Work instruction: Within the records below, how many lines hold the string "spool"? State that number and nothing else.

Task data:

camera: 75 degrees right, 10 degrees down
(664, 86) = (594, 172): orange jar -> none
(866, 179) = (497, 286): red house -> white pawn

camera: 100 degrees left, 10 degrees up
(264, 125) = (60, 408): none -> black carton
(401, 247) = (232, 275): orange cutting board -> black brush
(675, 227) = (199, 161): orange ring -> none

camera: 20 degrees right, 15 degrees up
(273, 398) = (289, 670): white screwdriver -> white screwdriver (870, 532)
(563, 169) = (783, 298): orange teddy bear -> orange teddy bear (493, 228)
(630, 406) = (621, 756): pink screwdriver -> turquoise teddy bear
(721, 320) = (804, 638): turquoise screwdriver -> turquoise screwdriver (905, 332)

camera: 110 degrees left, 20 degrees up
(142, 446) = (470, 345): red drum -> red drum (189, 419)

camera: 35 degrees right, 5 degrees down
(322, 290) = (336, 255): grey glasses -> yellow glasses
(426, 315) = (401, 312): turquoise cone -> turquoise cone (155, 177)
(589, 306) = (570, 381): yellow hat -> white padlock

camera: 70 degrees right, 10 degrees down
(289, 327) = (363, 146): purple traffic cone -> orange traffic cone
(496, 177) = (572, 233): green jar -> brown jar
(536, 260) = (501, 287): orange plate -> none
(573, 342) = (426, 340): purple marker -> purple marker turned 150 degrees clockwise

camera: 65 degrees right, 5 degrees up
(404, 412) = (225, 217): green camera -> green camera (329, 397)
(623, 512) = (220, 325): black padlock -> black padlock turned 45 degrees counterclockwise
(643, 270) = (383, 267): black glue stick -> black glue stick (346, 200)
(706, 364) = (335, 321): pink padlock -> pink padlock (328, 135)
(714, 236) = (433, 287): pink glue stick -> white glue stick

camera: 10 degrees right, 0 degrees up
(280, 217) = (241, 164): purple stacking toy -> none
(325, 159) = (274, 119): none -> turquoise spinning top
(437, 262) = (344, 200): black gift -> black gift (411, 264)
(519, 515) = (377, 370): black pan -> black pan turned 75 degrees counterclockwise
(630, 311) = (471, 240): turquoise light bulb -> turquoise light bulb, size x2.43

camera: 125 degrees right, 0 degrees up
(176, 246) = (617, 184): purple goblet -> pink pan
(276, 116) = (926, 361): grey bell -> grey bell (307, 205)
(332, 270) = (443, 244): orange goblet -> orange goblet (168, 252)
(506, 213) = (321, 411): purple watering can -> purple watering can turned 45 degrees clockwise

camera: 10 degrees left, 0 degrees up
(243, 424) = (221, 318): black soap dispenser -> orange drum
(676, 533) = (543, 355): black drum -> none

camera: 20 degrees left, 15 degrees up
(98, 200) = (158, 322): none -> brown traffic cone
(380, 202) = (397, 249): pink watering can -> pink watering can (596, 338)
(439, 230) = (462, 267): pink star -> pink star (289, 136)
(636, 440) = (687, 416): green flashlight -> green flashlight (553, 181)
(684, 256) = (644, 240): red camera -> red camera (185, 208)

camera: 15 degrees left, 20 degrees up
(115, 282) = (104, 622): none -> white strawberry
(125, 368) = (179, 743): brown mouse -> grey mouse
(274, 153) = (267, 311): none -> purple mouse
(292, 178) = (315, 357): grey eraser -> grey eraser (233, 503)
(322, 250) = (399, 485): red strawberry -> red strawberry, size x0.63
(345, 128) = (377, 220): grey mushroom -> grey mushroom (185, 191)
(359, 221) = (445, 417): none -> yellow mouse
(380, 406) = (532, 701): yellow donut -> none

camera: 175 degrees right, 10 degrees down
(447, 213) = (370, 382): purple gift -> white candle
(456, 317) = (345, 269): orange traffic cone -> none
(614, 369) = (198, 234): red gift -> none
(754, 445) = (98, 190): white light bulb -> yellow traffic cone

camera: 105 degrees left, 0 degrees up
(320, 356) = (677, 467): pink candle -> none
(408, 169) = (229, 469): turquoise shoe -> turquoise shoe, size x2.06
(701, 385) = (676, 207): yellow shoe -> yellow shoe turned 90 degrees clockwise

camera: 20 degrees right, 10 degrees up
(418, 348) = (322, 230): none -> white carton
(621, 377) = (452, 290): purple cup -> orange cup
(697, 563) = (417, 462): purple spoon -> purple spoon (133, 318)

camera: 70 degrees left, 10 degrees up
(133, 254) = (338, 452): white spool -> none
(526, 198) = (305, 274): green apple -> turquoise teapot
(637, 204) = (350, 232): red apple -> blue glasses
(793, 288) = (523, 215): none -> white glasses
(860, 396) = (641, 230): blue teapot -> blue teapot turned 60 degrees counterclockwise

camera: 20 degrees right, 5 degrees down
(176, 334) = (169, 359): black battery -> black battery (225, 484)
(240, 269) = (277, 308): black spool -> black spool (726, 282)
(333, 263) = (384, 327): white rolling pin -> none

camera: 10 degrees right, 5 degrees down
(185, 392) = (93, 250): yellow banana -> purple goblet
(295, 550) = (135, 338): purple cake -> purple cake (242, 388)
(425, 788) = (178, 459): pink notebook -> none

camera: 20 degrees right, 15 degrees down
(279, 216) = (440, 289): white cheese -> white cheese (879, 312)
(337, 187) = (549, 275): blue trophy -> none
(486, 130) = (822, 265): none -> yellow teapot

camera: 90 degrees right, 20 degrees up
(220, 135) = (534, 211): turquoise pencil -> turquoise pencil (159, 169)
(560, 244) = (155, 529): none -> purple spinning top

Response below: 2